SOURCE MATERIAL -
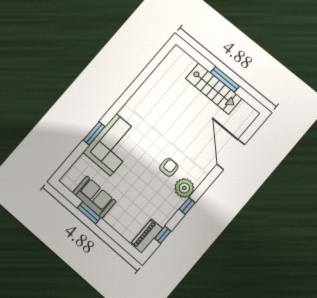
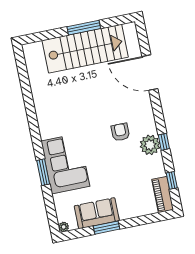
stairs: (214, 89) -> (85, 49), width x1.36, depth x1.51
plant: (65, 180) -> (64, 227), added
plant: (184, 188) -> (150, 145), moved

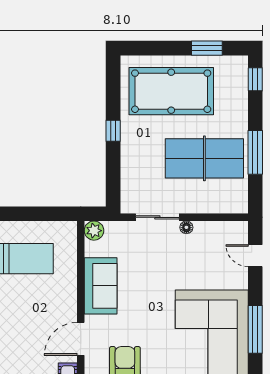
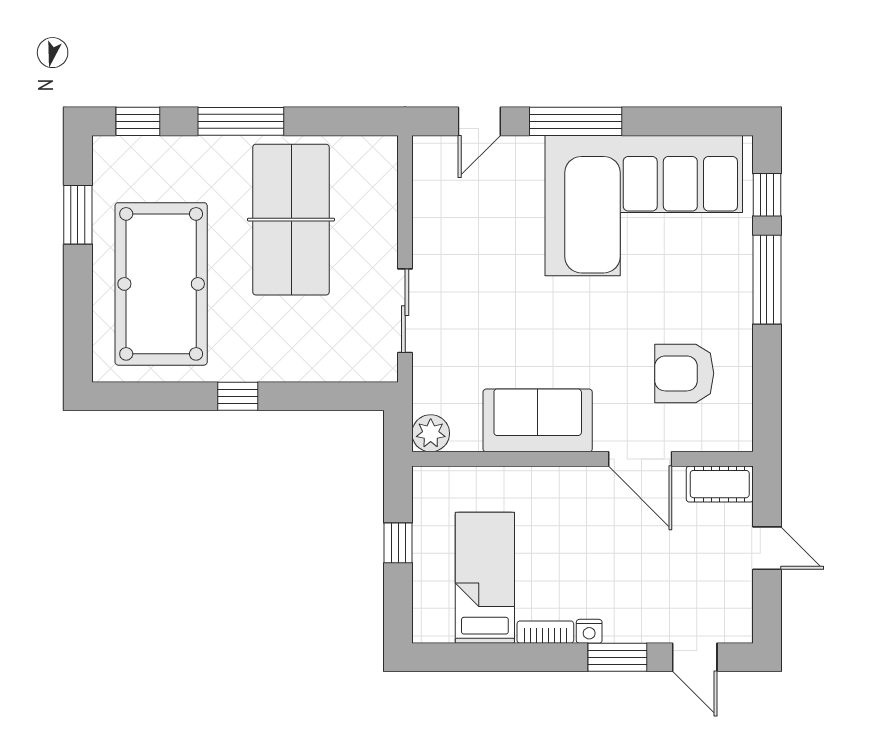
window: (255, 152) -> (241, 121), moved
window: (37, 214) -> (398, 543), added
floor lamp: (186, 227) -> (424, 255), removed
window: (255, 329) -> (576, 121), moved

TRY IT - Show all lines in the entries above where the word "plant" appears.

RESULT -
plant: (65, 180) -> (64, 227), added
plant: (184, 188) -> (150, 145), moved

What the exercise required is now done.